WORK TO COMPLETE: Reproduce exactly the span of lines beginning at the one with "yellow robot: 1 -> 2" and ending at the last line of the data below, omitting pictures.

EXCERPTED RECORDS START

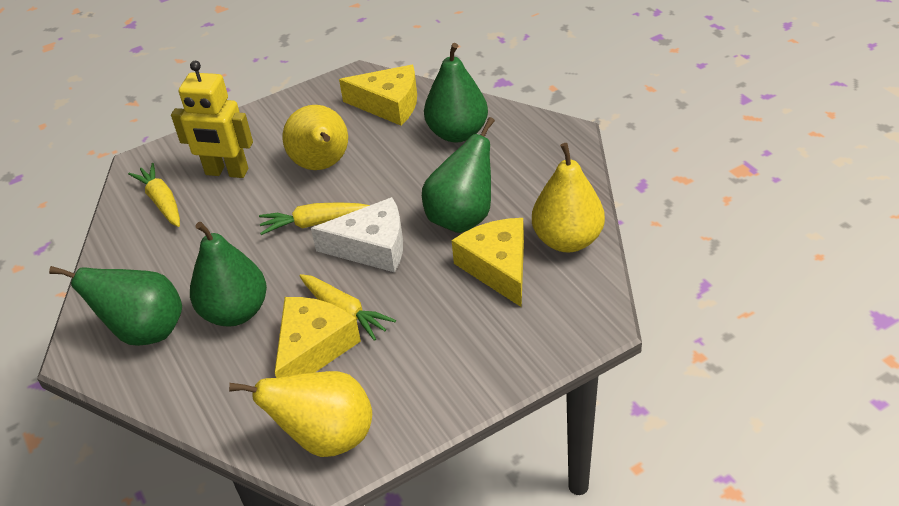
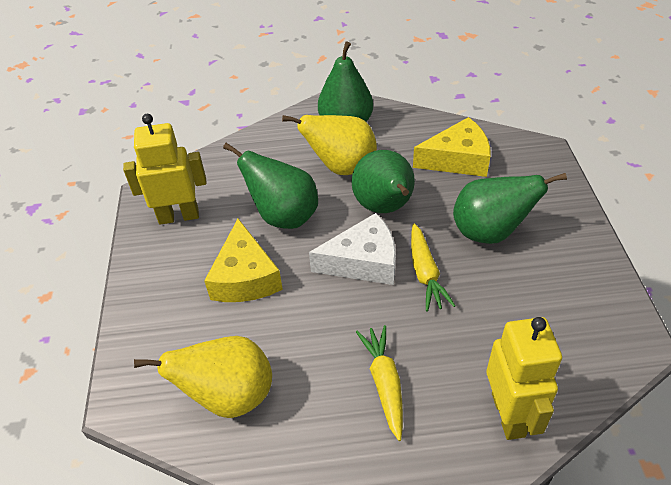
yellow carrot: 3 -> 2
yellow cheese: 3 -> 2
yellow pear: 3 -> 2
yellow robot: 1 -> 2

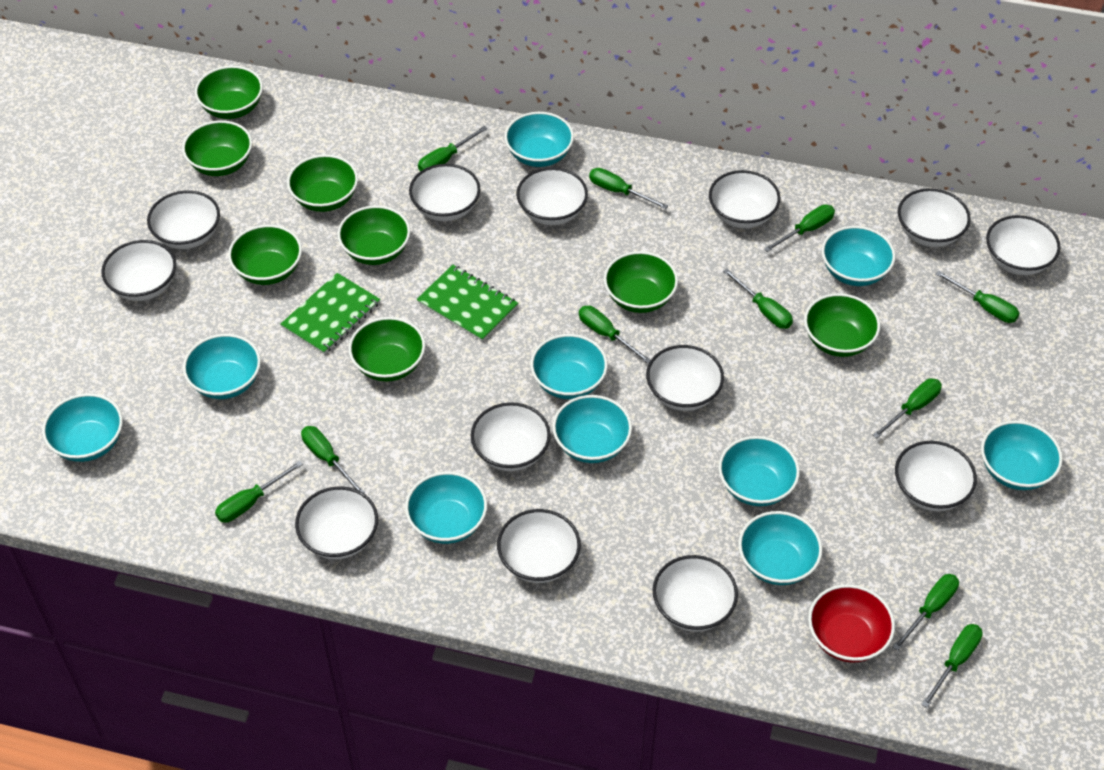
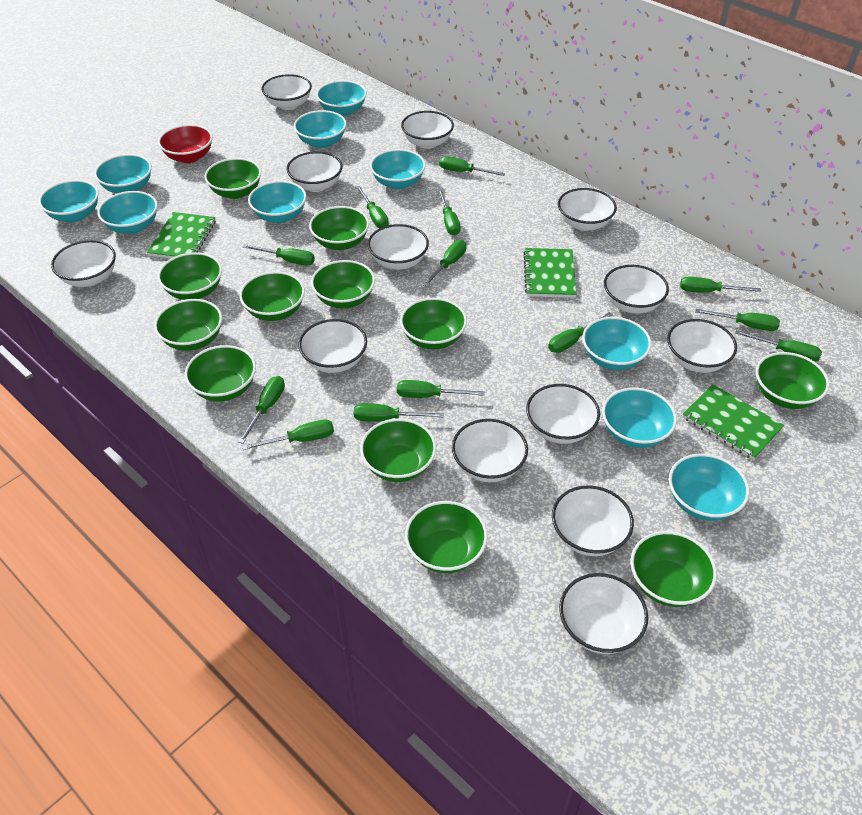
green bowl: 8 -> 12
green notebook: 2 -> 3
green screwdriver: 11 -> 13

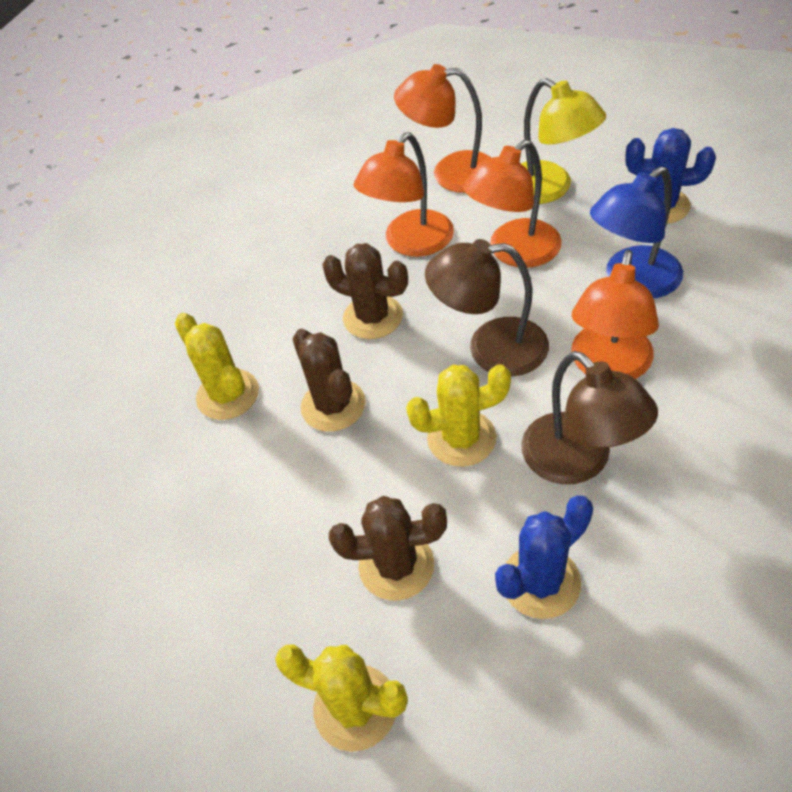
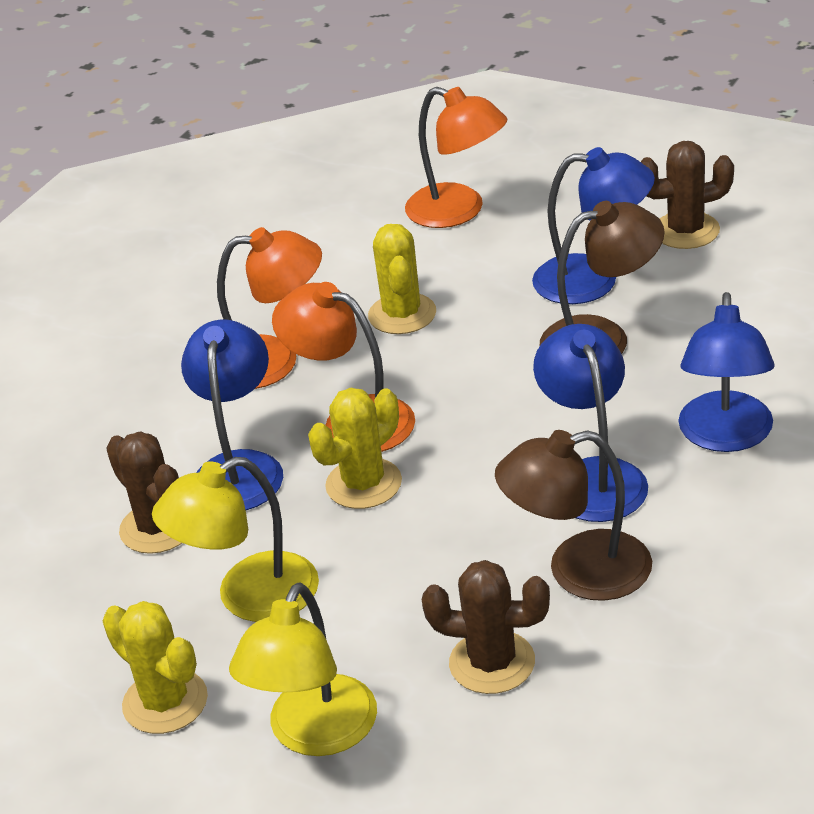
blue cactus: 2 -> 0
blue lamp: 1 -> 4
orange lamp: 4 -> 3
yellow lamp: 1 -> 2

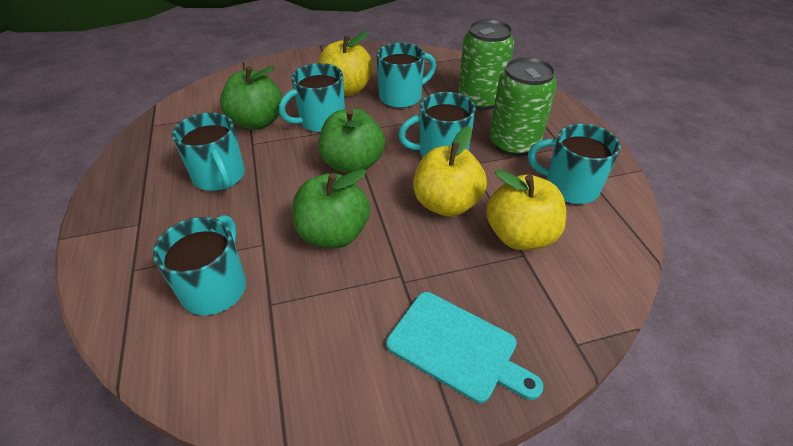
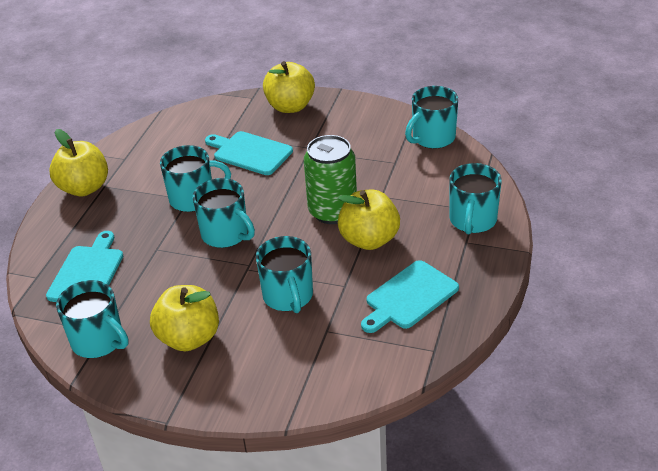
green apple: 3 -> 0
green can: 2 -> 1
turquoise cutting board: 1 -> 3
yellow apple: 3 -> 4

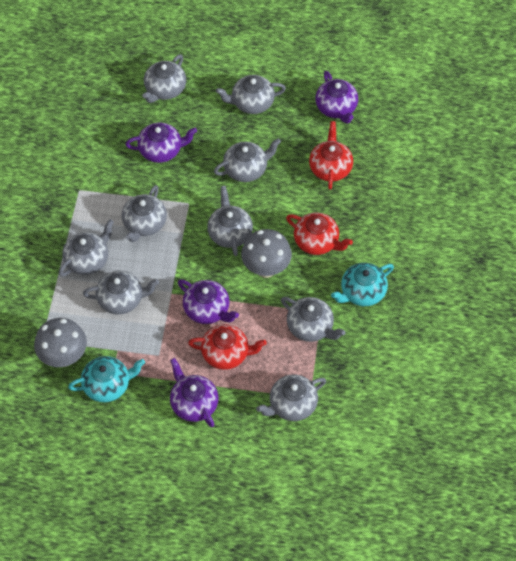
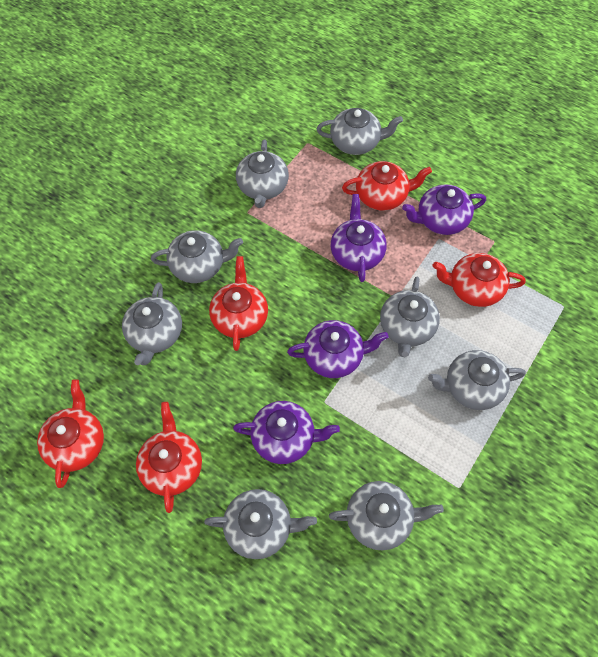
grey mushroom: 2 -> 0
grey teapot: 9 -> 8
red teapot: 3 -> 5
turquoise teapot: 2 -> 0

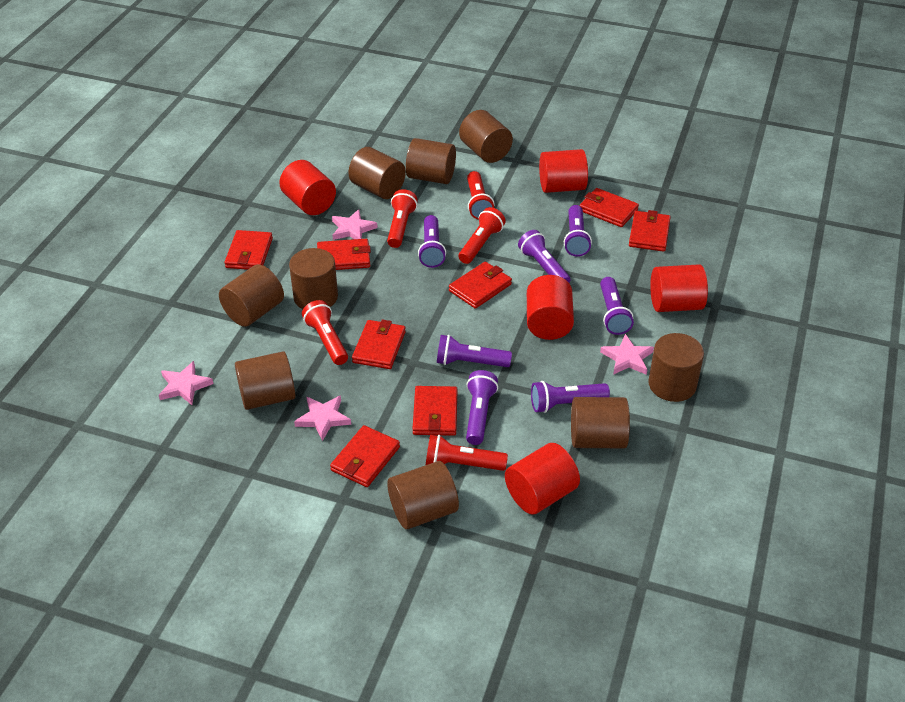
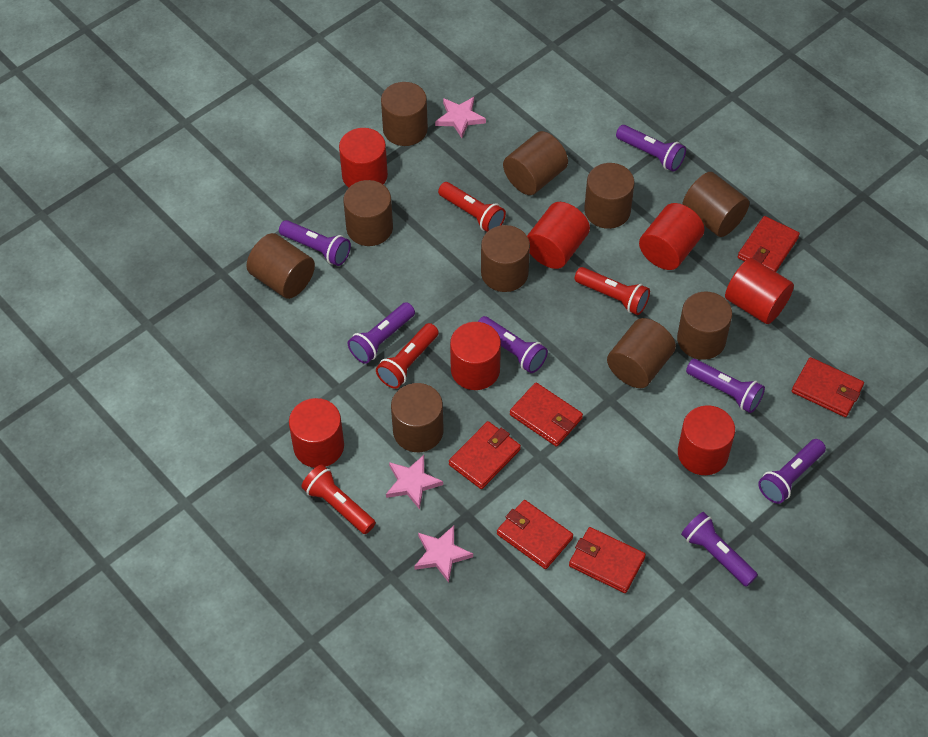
brown cylinder: 9 -> 10
pink star: 4 -> 3
red cylinder: 5 -> 7
red flashlight: 5 -> 4
red wallet: 8 -> 6

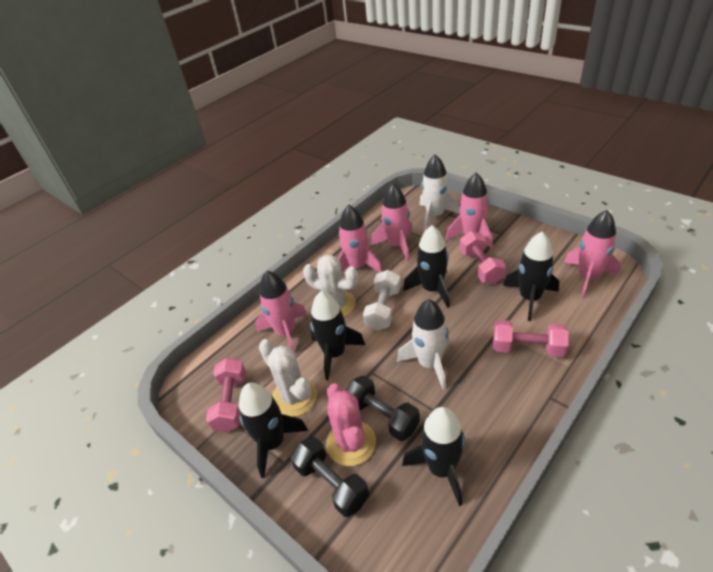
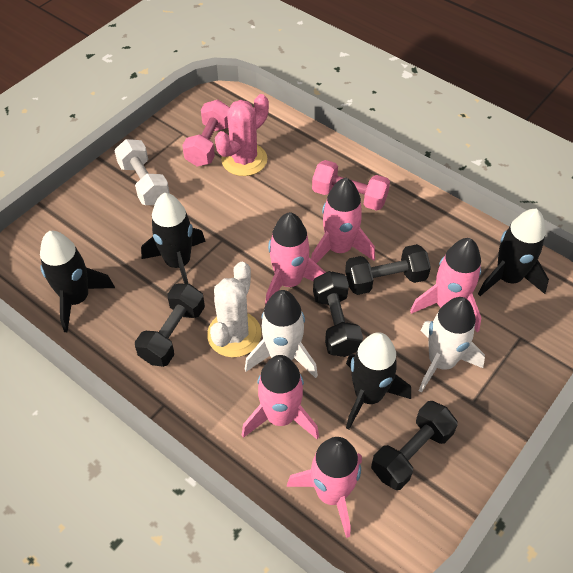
black dumbbell: 2 -> 4
black rocket: 5 -> 4
pink dumbbell: 3 -> 2
white cactus: 2 -> 1

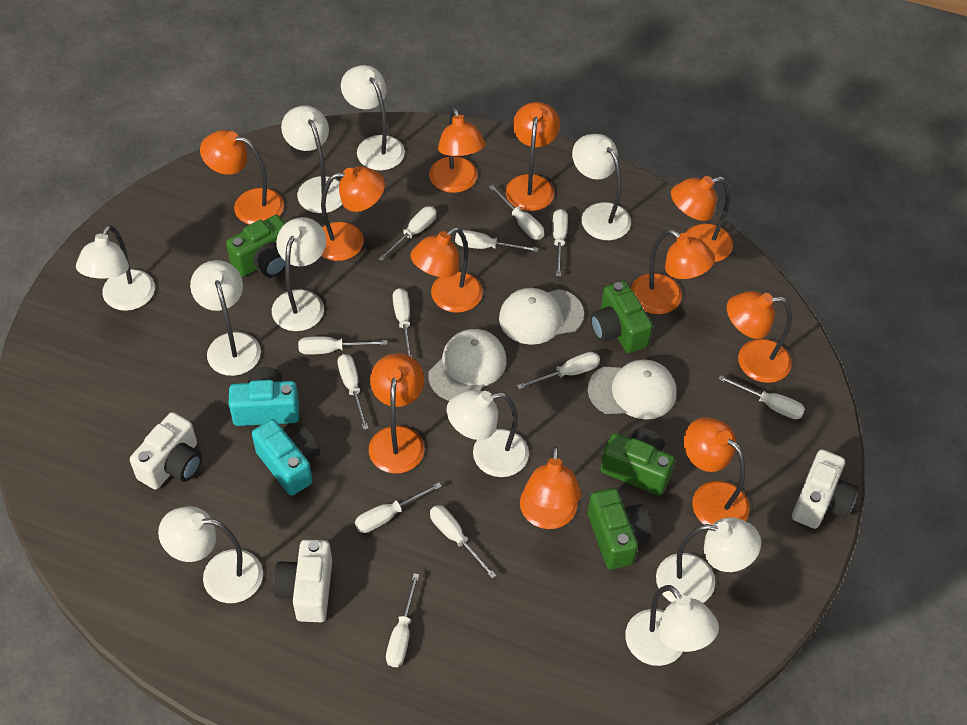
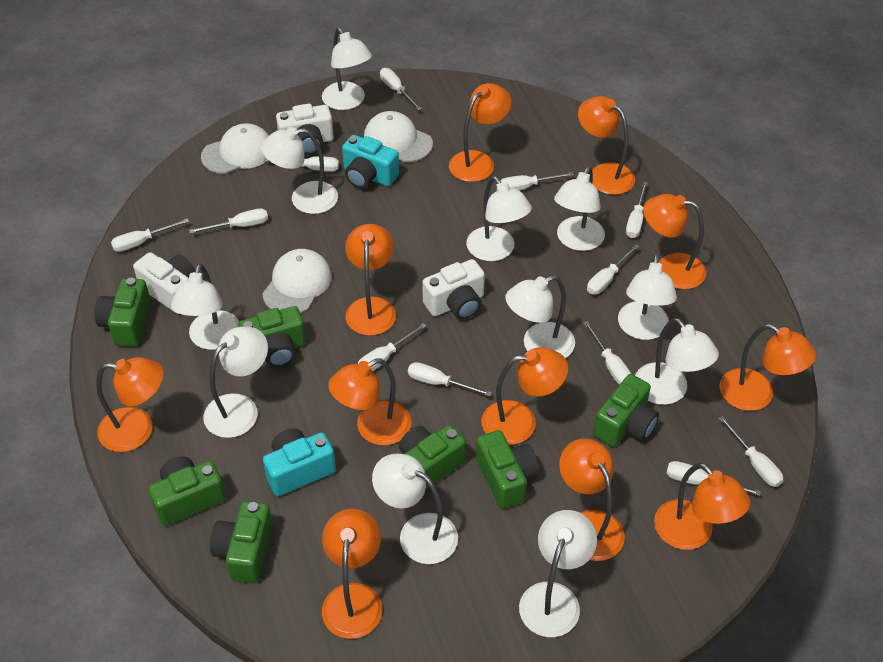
green camera: 4 -> 7
white lamp: 10 -> 11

EXCERPTED RECORDS END

FINAL ANSWER:
yellow robot: 1 -> 2

green bowl: 8 -> 12
green notebook: 2 -> 3
green screwdriver: 11 -> 13

blue cactus: 2 -> 0
blue lamp: 1 -> 4
orange lamp: 4 -> 3
yellow lamp: 1 -> 2

green apple: 3 -> 0
green can: 2 -> 1
turquoise cutting board: 1 -> 3
yellow apple: 3 -> 4

grey mushroom: 2 -> 0
grey teapot: 9 -> 8
red teapot: 3 -> 5
turquoise teapot: 2 -> 0

brown cylinder: 9 -> 10
pink star: 4 -> 3
red cylinder: 5 -> 7
red flashlight: 5 -> 4
red wallet: 8 -> 6

black dumbbell: 2 -> 4
black rocket: 5 -> 4
pink dumbbell: 3 -> 2
white cactus: 2 -> 1

green camera: 4 -> 7
white lamp: 10 -> 11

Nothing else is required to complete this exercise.